== GIVEN RECORDS

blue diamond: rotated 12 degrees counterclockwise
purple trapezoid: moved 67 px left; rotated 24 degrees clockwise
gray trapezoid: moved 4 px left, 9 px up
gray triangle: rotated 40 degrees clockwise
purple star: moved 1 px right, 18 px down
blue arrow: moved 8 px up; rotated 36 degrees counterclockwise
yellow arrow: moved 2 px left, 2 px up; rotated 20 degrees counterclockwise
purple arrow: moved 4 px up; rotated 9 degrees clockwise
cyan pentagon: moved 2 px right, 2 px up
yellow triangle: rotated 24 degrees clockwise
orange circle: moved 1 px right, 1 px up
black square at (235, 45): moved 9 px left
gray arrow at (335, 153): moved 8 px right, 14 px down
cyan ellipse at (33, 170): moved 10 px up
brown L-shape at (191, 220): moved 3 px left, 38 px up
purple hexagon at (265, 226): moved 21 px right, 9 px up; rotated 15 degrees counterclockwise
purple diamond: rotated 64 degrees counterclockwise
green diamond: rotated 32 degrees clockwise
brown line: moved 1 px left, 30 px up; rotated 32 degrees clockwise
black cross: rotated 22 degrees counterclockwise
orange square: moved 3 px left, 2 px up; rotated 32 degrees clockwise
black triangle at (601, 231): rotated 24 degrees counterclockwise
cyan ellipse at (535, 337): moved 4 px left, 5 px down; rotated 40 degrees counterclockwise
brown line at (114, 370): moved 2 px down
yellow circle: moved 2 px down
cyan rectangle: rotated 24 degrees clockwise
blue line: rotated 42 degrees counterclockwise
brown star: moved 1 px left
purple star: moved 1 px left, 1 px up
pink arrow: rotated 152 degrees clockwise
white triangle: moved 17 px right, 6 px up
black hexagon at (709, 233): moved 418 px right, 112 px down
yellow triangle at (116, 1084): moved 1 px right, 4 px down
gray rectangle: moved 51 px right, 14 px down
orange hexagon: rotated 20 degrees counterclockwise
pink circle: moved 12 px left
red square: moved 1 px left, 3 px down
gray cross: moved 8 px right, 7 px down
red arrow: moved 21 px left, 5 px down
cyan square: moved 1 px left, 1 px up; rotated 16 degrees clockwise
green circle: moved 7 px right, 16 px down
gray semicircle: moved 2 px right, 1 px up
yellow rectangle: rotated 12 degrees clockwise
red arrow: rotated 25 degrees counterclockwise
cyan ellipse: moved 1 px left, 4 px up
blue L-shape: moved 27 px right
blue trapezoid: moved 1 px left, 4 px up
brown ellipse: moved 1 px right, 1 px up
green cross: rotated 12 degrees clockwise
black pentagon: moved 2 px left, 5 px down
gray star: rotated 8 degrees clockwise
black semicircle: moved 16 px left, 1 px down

====

▶ [DESCRIPTION OF THE TASK] Could you show every line of the listing that holds the string "arrow"?

▶ [EXERCISE SOLUTION]
blue arrow: moved 8 px up; rotated 36 degrees counterclockwise
yellow arrow: moved 2 px left, 2 px up; rotated 20 degrees counterclockwise
purple arrow: moved 4 px up; rotated 9 degrees clockwise
gray arrow at (335, 153): moved 8 px right, 14 px down
pink arrow: rotated 152 degrees clockwise
red arrow: moved 21 px left, 5 px down
red arrow: rotated 25 degrees counterclockwise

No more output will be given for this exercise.